*Required action*
Read through the data below and state how many of its lines contain the word "dumbbell", adding nothing.
━━━ Entries shown
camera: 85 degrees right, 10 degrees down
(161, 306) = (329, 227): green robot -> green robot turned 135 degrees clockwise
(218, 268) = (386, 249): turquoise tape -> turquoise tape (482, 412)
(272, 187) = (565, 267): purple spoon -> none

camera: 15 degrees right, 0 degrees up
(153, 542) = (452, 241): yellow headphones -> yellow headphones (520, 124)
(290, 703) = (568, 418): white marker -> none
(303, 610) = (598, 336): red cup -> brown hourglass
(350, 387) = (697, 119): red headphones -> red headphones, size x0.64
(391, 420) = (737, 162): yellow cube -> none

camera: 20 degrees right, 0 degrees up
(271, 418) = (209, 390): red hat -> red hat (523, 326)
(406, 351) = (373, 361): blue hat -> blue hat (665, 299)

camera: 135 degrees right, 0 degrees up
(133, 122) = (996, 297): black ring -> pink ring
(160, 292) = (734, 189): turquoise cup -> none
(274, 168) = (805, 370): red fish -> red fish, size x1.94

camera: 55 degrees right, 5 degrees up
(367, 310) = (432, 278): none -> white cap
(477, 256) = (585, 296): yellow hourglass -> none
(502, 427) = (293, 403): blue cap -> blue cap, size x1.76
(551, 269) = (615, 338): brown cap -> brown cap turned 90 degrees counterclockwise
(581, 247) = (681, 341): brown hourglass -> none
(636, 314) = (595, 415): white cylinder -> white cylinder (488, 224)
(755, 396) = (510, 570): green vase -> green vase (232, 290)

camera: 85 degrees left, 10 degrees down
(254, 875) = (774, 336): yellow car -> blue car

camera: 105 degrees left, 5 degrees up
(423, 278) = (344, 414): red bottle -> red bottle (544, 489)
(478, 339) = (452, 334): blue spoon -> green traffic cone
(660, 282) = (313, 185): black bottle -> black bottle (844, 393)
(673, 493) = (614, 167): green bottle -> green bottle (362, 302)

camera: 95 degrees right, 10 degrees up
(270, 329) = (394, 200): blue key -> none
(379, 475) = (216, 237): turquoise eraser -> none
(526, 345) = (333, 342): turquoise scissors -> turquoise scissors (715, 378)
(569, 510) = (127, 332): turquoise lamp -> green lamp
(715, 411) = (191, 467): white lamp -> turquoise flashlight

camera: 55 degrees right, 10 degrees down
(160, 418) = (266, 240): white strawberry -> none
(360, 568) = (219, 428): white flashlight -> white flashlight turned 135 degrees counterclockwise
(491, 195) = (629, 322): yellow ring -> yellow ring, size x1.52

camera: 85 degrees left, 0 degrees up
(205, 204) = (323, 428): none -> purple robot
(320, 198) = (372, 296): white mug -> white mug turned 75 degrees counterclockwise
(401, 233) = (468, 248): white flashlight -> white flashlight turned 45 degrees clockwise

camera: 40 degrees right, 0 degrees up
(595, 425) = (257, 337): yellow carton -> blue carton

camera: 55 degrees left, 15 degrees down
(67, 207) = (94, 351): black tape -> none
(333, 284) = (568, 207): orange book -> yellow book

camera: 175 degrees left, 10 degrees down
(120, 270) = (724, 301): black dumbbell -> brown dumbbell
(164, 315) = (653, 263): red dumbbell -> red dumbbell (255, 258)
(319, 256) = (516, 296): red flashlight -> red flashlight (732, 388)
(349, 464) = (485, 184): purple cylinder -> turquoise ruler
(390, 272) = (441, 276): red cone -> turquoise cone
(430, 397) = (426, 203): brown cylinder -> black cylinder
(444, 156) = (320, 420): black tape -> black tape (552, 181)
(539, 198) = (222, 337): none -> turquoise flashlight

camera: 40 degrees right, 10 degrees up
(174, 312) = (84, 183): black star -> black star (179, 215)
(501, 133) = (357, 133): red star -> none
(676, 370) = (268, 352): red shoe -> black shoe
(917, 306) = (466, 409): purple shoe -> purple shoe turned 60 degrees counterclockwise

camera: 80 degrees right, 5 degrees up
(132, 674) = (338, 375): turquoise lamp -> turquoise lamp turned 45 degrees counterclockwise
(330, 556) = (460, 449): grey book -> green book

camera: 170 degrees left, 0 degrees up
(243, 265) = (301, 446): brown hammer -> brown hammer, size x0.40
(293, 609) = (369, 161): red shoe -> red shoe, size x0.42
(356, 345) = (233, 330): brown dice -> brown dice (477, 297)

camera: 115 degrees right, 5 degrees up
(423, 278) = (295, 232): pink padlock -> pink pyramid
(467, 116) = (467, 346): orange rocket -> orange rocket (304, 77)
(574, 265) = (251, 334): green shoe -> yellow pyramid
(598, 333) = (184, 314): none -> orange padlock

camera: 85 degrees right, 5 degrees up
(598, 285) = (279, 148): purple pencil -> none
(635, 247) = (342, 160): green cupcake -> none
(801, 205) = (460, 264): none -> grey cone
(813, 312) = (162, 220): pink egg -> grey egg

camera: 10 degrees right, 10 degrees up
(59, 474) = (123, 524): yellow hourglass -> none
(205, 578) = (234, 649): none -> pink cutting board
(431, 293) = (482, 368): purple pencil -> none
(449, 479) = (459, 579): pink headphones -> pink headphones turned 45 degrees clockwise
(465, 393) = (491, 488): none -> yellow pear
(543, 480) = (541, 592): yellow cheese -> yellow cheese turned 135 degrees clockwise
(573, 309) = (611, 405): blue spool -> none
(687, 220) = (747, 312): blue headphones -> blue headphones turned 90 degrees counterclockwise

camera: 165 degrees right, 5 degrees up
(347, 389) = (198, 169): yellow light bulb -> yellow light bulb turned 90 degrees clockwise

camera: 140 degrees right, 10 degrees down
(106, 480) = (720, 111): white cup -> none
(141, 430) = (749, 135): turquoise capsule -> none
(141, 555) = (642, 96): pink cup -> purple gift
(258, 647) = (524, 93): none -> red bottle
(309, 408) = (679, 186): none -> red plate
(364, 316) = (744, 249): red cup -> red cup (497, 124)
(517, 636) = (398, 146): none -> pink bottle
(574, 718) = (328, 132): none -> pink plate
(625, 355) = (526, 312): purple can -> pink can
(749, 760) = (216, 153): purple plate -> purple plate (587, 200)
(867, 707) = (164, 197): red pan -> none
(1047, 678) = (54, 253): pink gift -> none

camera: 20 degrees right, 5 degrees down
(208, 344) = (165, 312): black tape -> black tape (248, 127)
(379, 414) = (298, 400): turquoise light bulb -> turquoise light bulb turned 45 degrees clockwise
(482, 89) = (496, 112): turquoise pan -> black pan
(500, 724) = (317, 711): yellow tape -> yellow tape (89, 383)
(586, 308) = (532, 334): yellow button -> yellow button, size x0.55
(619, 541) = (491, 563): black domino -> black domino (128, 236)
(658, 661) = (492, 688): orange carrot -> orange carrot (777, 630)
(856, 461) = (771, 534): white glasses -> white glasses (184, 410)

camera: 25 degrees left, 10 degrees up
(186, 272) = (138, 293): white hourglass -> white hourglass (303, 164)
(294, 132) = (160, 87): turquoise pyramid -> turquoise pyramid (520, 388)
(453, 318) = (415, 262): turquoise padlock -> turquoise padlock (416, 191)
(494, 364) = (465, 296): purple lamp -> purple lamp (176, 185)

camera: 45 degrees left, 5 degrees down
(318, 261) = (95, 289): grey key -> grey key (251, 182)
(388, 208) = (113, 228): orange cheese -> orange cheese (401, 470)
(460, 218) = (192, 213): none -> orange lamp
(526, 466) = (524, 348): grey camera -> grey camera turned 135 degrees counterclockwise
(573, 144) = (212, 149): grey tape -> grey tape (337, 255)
━━━━━━
*Response below*
2